● Exercise requirements
Look for the line containing "none -> cyan round brick B4:C5 level 1" in the listing below; from there, output every line exactly, the last one included.

● Given entries
+---+
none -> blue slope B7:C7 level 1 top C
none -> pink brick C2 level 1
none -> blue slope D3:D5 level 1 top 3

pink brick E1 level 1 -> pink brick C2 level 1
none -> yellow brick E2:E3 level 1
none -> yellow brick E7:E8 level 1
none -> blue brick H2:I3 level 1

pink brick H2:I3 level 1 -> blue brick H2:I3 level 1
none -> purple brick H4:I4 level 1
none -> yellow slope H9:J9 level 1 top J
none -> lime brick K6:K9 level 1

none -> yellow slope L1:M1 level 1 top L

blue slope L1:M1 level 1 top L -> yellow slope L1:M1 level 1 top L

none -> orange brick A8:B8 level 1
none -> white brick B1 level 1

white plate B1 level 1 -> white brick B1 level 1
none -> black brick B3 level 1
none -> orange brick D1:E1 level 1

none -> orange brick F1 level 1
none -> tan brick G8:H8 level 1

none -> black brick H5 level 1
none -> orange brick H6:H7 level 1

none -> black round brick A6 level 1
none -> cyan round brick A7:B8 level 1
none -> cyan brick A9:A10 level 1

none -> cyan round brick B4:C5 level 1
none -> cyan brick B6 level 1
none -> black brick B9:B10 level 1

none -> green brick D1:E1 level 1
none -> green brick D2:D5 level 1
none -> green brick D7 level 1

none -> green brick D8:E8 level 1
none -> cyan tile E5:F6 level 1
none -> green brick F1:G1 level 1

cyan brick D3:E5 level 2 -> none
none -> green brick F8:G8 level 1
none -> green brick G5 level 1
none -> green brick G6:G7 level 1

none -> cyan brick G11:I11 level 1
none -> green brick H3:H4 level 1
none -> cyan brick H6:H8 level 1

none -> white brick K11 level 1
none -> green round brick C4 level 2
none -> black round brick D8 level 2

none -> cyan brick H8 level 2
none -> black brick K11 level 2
+---+
● Reply
none -> cyan round brick B4:C5 level 1
none -> cyan brick B6 level 1
none -> black brick B9:B10 level 1

none -> green brick D1:E1 level 1
none -> green brick D2:D5 level 1
none -> green brick D7 level 1

none -> green brick D8:E8 level 1
none -> cyan tile E5:F6 level 1
none -> green brick F1:G1 level 1

cyan brick D3:E5 level 2 -> none
none -> green brick F8:G8 level 1
none -> green brick G5 level 1
none -> green brick G6:G7 level 1

none -> cyan brick G11:I11 level 1
none -> green brick H3:H4 level 1
none -> cyan brick H6:H8 level 1

none -> white brick K11 level 1
none -> green round brick C4 level 2
none -> black round brick D8 level 2

none -> cyan brick H8 level 2
none -> black brick K11 level 2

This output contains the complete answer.